*TASK REQUIREMENTS:*
With images removed, return the whole listing exactly as written.

*** DATA SEGMENT ***

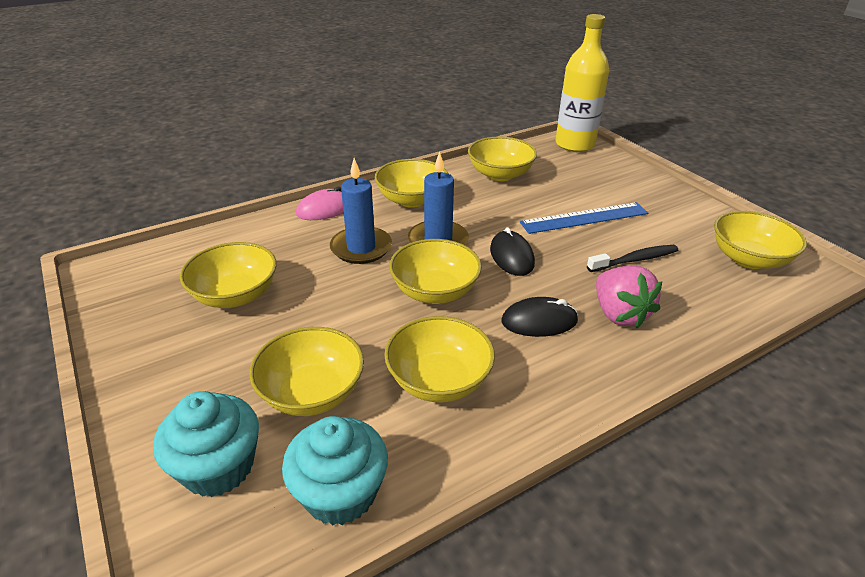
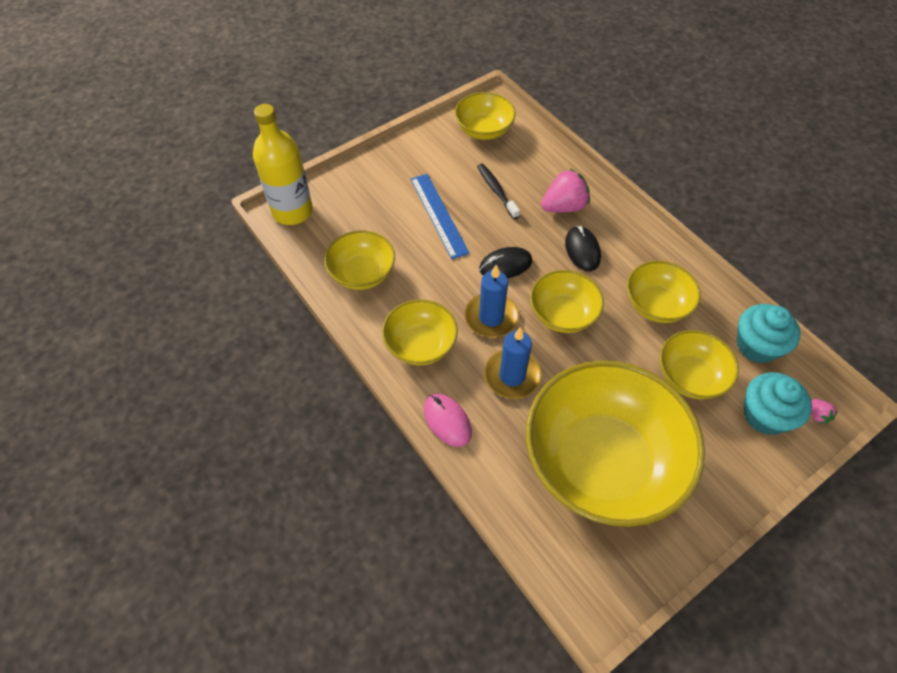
camera: 95 degrees left, 20 degrees up
(184, 545) = (817, 415): none -> pink strawberry
(235, 295) = (602, 462): yellow bowl -> yellow bowl, size x2.04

*** End of DATA SEGMENT ***

*WRITTEN ANSWER:*
camera: 95 degrees left, 20 degrees up
(184, 545) = (817, 415): none -> pink strawberry
(235, 295) = (602, 462): yellow bowl -> yellow bowl, size x2.04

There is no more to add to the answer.